Show each line in the entries below that contains the string "sord", copying it in full.
• • • • • • •
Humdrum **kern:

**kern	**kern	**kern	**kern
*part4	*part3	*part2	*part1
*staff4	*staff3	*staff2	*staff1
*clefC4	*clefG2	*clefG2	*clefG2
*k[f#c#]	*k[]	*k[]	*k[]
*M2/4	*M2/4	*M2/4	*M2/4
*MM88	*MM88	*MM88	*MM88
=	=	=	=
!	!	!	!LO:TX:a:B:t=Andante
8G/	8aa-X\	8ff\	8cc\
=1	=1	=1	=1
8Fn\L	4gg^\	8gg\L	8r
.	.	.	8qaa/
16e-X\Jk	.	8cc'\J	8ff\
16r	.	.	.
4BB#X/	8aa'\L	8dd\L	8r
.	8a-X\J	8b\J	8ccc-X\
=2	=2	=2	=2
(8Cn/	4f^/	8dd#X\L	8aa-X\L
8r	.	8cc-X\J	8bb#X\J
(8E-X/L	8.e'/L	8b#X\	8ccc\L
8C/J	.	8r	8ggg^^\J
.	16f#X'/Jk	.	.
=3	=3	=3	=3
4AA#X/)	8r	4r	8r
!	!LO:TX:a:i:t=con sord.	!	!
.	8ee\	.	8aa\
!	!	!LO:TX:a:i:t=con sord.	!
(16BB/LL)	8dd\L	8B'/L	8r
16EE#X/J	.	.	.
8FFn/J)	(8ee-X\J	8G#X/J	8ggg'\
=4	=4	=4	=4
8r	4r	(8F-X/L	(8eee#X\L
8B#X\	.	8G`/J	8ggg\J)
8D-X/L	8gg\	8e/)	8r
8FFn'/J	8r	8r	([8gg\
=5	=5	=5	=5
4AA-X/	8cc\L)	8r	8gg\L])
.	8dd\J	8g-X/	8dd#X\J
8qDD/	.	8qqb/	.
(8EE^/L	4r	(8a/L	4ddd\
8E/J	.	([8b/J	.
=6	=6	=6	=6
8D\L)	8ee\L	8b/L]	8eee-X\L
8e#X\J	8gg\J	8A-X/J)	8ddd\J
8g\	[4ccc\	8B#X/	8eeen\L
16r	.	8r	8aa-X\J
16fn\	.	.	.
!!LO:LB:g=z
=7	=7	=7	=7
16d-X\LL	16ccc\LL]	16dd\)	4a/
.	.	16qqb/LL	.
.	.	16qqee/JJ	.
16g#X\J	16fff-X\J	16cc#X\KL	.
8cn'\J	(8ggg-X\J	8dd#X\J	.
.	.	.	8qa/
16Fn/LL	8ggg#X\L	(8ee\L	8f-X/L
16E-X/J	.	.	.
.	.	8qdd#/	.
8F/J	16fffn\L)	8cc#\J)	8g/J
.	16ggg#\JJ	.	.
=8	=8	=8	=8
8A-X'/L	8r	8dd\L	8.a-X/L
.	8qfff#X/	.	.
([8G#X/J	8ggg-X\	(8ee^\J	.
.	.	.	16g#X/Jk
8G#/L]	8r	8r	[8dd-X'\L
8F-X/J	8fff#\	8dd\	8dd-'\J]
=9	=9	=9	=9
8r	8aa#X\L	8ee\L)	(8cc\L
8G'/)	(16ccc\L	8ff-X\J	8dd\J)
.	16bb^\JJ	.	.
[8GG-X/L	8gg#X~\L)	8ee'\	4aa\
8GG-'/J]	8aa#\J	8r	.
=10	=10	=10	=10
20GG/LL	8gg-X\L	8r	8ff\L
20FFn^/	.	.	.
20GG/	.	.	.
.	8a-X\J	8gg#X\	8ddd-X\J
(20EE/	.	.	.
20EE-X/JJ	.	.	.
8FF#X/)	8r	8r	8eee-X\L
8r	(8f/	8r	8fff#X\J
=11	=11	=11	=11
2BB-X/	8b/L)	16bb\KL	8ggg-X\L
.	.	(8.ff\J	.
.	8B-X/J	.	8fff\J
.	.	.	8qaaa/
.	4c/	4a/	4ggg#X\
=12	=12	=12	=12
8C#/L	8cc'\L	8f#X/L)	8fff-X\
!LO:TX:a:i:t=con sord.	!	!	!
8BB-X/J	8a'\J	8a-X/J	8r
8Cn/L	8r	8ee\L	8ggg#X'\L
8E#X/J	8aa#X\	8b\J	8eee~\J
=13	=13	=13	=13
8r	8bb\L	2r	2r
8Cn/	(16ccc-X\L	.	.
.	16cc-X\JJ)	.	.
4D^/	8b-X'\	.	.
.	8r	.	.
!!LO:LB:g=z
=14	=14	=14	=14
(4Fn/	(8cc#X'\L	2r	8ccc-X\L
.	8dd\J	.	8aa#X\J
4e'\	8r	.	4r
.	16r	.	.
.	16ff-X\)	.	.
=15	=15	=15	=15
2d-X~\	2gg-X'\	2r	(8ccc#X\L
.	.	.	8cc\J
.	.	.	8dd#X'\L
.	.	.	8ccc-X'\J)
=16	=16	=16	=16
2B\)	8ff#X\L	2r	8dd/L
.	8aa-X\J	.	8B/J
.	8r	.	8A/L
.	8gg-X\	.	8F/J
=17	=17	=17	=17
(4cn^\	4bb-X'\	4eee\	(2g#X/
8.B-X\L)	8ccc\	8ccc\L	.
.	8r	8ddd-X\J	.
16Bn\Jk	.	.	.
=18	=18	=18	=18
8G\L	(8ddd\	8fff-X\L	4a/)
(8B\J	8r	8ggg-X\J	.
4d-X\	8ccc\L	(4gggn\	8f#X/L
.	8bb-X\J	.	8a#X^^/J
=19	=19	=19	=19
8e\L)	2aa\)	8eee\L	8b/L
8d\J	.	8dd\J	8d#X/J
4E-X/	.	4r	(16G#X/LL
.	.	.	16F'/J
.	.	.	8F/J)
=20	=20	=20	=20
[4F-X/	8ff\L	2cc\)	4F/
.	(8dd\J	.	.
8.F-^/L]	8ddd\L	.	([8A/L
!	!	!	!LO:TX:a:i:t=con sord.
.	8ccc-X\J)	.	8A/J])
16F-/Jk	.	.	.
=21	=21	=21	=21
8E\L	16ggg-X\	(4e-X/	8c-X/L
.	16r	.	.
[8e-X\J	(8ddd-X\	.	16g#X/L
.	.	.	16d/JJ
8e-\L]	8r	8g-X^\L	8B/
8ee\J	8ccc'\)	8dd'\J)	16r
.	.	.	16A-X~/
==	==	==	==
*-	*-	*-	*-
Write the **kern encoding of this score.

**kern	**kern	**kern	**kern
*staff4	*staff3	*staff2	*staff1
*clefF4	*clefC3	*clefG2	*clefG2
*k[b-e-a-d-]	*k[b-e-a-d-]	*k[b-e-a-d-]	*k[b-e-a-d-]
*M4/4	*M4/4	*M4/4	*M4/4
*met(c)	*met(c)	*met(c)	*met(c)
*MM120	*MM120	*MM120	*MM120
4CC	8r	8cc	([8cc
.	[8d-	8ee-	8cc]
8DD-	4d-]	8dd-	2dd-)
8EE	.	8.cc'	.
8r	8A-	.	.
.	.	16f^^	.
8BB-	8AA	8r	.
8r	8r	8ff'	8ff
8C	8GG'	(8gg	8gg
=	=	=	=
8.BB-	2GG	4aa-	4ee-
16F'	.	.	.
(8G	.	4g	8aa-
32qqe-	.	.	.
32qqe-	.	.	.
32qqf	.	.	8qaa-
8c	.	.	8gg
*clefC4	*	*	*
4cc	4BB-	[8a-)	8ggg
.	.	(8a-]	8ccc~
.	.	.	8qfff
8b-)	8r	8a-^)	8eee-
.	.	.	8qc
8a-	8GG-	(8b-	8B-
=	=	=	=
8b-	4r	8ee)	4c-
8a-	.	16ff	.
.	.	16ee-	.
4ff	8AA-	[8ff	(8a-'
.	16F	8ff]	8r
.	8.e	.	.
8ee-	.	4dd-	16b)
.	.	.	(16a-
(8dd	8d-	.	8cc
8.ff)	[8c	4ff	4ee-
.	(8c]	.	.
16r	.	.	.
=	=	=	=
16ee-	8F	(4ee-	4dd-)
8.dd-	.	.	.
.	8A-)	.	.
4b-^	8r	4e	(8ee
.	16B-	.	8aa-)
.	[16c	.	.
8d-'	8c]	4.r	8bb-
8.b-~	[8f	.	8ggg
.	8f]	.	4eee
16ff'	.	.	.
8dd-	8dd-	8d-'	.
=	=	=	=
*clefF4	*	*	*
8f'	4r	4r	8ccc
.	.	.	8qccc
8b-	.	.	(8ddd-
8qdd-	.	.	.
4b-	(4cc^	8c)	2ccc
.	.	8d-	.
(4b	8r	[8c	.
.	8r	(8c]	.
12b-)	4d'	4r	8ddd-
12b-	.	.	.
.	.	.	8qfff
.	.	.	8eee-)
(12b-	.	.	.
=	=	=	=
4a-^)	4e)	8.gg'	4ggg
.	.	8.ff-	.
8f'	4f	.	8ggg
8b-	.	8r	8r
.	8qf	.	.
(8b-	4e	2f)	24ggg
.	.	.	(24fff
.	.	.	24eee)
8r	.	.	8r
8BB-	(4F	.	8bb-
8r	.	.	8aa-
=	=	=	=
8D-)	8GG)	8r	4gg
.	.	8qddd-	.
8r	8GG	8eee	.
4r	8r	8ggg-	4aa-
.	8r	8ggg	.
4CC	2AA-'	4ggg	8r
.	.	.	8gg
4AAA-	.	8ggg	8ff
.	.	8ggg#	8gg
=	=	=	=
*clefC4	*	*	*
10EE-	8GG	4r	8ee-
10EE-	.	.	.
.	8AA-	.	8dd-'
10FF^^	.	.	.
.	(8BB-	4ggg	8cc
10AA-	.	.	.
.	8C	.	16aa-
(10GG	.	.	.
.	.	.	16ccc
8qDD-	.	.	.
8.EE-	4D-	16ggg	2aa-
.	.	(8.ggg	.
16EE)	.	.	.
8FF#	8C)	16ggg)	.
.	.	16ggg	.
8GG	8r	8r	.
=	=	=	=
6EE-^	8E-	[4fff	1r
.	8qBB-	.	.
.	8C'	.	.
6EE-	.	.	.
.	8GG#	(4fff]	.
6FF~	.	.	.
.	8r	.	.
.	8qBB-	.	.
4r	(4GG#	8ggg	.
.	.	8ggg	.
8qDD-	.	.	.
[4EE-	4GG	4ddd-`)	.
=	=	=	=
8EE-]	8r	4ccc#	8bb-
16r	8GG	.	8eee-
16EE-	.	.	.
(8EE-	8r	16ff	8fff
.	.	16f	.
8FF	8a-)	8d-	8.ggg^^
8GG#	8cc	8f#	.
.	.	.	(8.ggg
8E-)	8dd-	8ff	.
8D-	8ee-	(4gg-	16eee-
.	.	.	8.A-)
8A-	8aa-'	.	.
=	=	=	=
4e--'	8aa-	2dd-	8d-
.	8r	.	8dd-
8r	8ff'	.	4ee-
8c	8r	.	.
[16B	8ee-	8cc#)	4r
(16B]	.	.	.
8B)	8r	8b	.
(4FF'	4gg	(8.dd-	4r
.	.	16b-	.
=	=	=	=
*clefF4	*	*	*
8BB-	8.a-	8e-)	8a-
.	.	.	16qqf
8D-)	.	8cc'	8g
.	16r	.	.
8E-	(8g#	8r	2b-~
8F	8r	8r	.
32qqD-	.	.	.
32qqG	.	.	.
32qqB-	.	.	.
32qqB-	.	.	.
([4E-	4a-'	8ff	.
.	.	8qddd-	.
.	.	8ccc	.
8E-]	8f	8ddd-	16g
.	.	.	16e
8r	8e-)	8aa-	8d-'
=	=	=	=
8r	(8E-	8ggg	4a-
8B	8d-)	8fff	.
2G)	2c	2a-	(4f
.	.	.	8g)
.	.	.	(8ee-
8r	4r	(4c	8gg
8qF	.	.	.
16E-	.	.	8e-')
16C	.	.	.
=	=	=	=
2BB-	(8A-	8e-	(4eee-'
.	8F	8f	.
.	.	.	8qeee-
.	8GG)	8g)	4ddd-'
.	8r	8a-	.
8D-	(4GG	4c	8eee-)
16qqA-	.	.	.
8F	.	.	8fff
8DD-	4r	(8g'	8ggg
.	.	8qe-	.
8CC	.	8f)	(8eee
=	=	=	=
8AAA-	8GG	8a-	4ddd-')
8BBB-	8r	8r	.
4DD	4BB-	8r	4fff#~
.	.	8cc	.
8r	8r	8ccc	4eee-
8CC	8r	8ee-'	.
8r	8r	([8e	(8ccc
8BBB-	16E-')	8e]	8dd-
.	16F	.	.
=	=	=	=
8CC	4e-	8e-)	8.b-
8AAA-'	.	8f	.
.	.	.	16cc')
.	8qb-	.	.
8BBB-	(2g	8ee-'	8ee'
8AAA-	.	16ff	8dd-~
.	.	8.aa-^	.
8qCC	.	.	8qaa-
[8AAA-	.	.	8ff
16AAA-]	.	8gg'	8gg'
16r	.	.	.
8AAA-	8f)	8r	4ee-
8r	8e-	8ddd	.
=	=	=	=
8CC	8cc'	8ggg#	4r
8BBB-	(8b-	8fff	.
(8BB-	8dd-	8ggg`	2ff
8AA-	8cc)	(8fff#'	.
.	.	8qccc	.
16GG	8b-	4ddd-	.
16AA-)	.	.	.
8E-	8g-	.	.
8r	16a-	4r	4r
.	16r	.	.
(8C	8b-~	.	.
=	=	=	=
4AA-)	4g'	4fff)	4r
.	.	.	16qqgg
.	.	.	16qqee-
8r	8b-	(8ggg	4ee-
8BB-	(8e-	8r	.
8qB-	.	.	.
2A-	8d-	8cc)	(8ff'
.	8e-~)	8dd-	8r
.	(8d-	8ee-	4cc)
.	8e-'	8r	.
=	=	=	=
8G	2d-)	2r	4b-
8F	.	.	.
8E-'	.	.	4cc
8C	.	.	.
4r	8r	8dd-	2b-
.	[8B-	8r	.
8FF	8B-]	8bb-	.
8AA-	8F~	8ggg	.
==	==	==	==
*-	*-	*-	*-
• • • • • • •
→ RESPONSE TO THIS EXERCISE
!	!LO:TX:a:i:t=con sord.	!	!
!	!	!LO:TX:a:i:t=con sord.	!
!LO:TX:a:i:t=con sord.	!	!	!
!	!	!	!LO:TX:a:i:t=con sord.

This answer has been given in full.